An exact transcription of all the data is required, with every image removed.

Data section section start

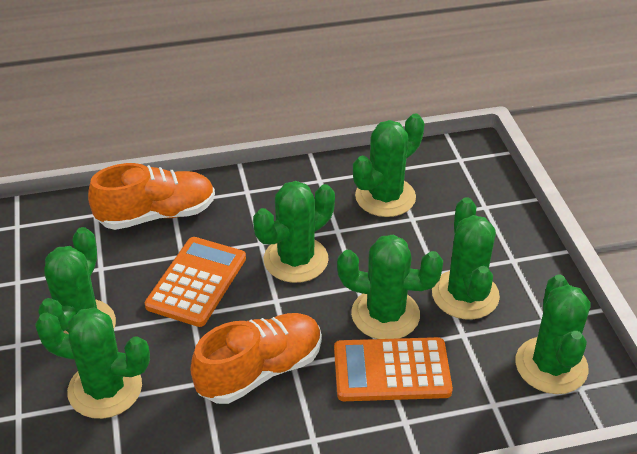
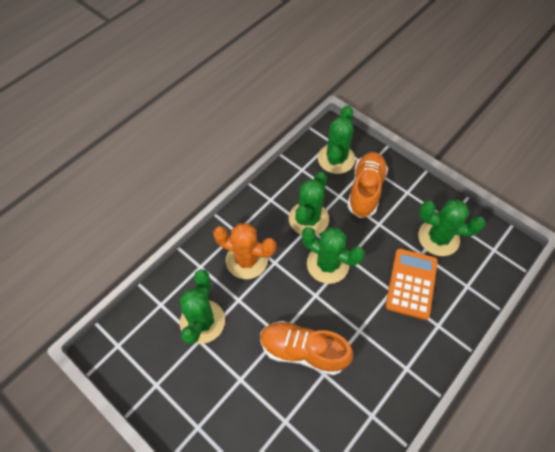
green cactus: 7 -> 5
orange cactus: 0 -> 1
orange calculator: 2 -> 1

Data section section end

● Final answer
green cactus: 7 -> 5
orange cactus: 0 -> 1
orange calculator: 2 -> 1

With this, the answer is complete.